Source data:
begin
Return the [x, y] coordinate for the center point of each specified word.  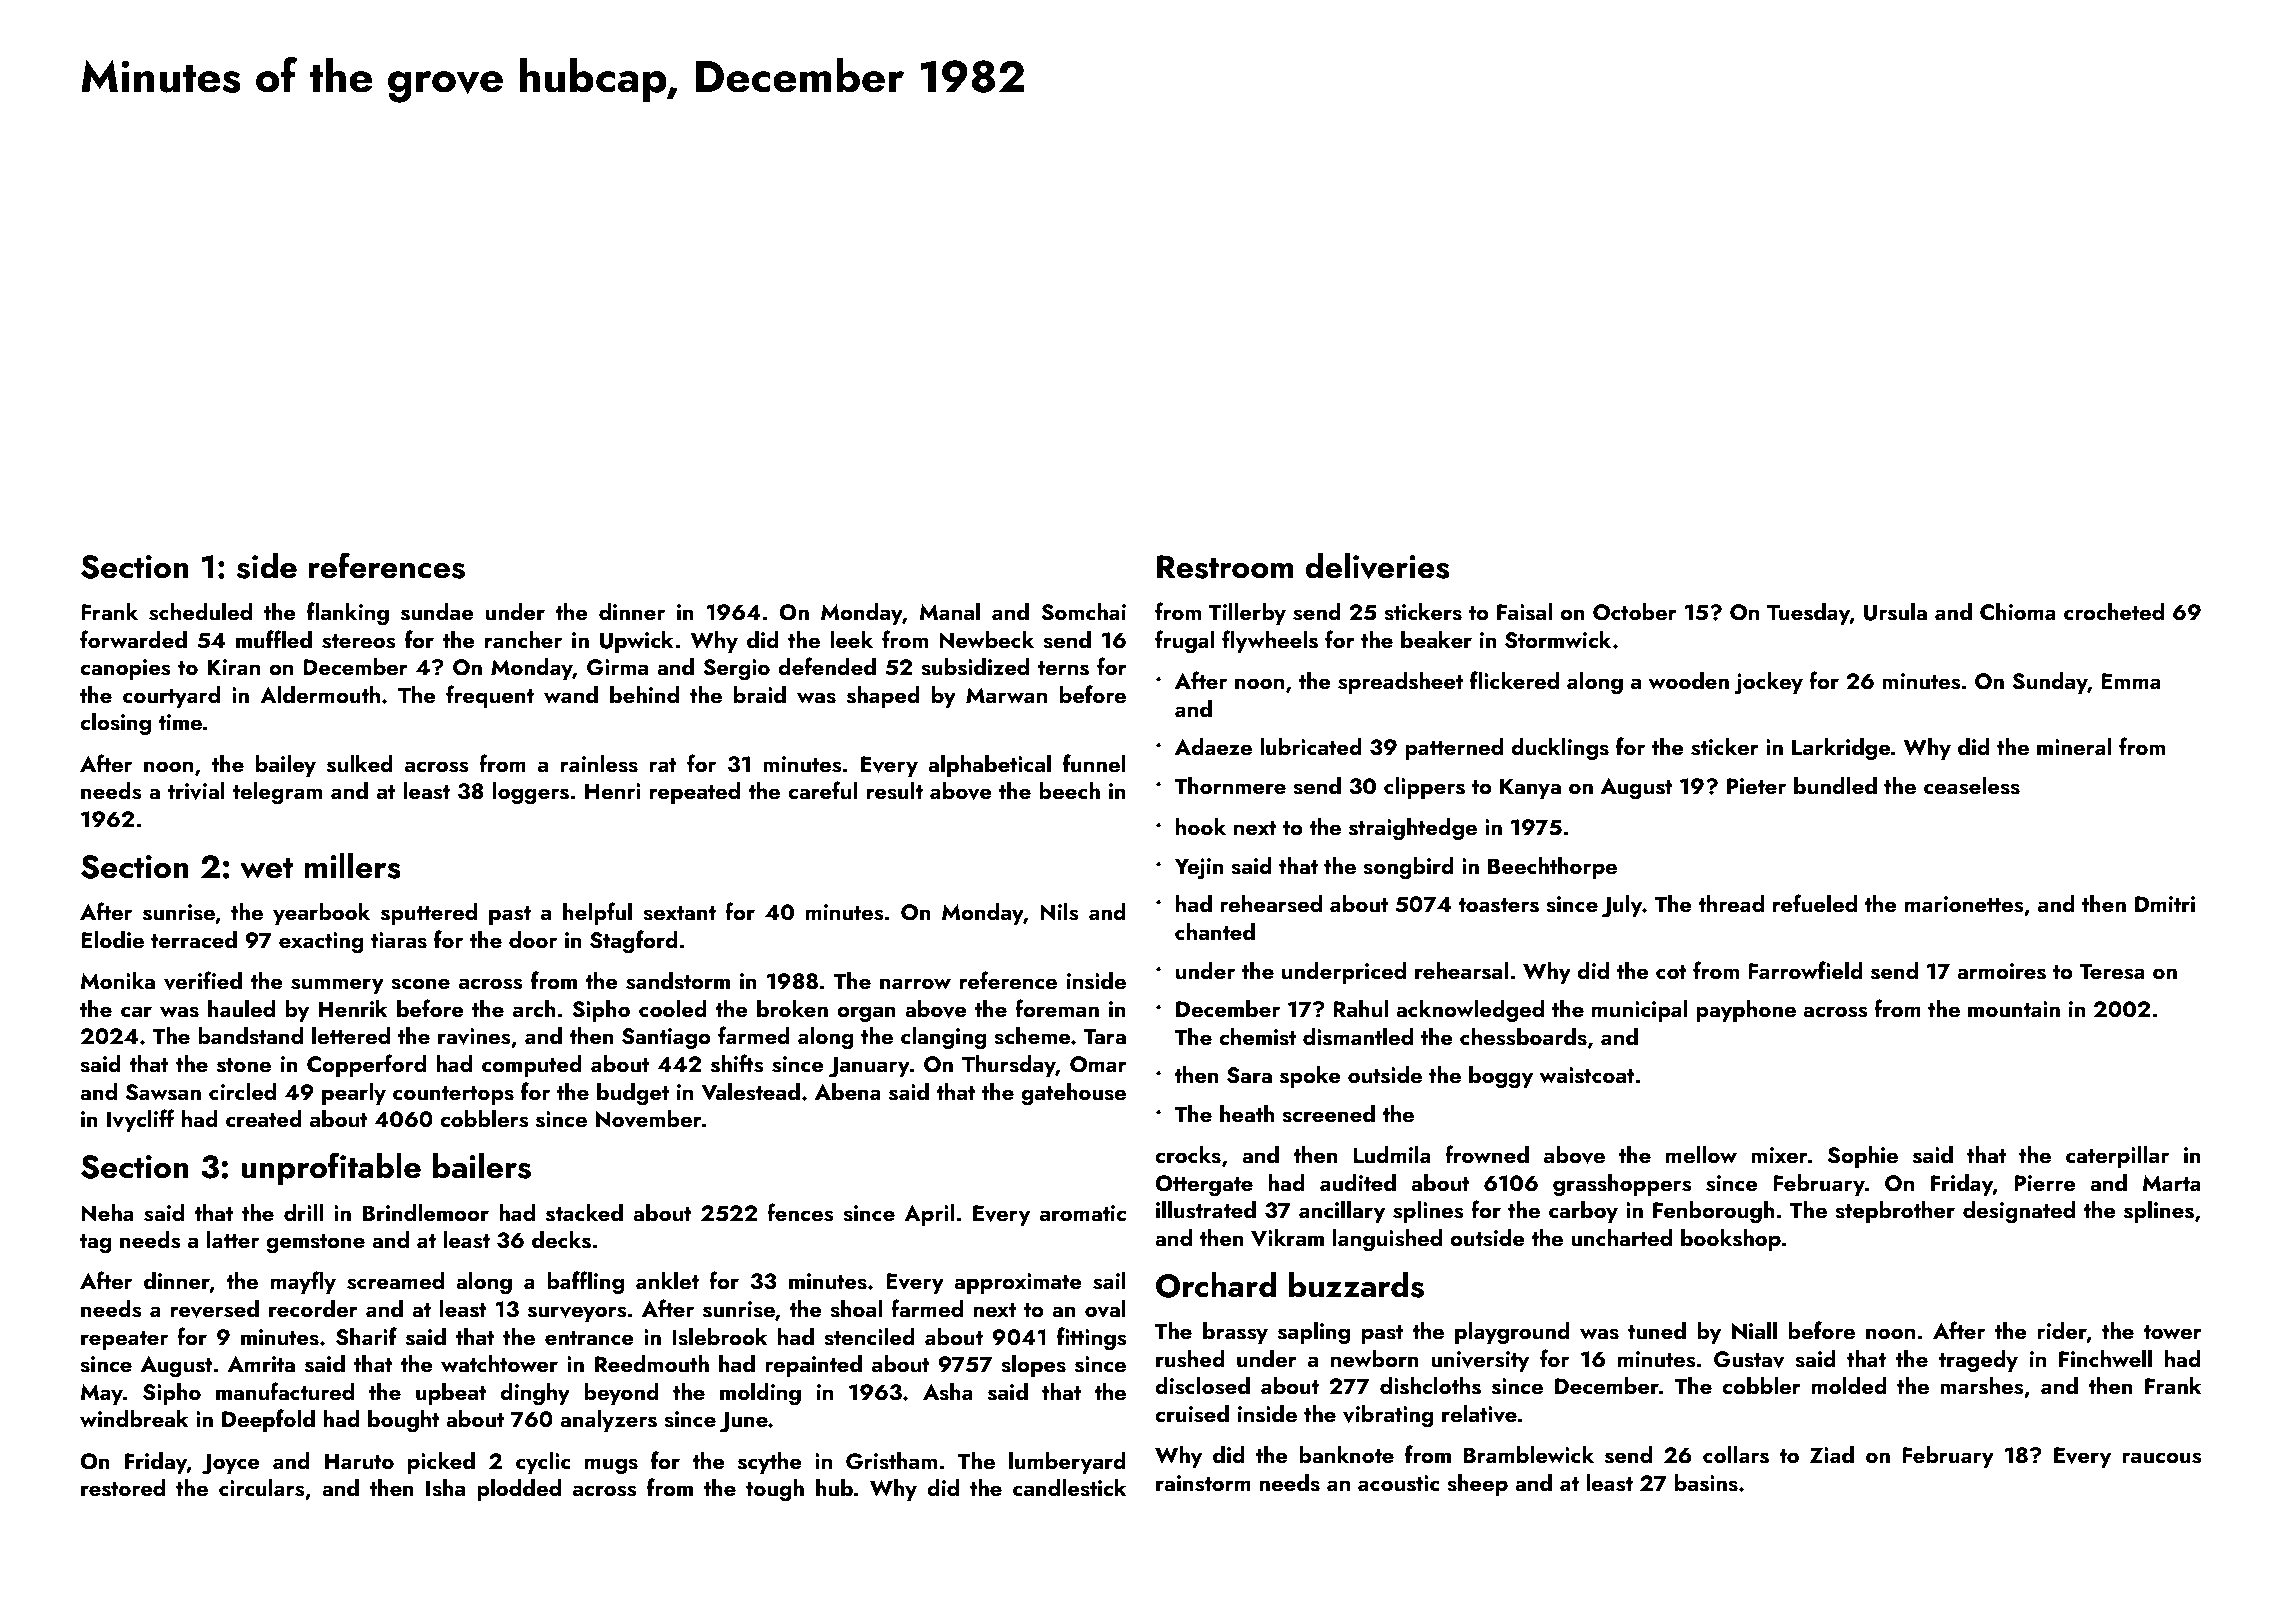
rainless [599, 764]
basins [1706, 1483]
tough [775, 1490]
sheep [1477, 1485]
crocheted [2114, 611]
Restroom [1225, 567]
end
Exercise brief: Copy every line of the entries above character for character, leaving out the pictures.

Result of this exercise:
Return the [x, y] coordinate for the center point of each specified word.  
rainless [599, 764]
basins [1706, 1483]
tough [775, 1490]
sheep [1477, 1485]
crocheted [2114, 611]
Restroom [1225, 567]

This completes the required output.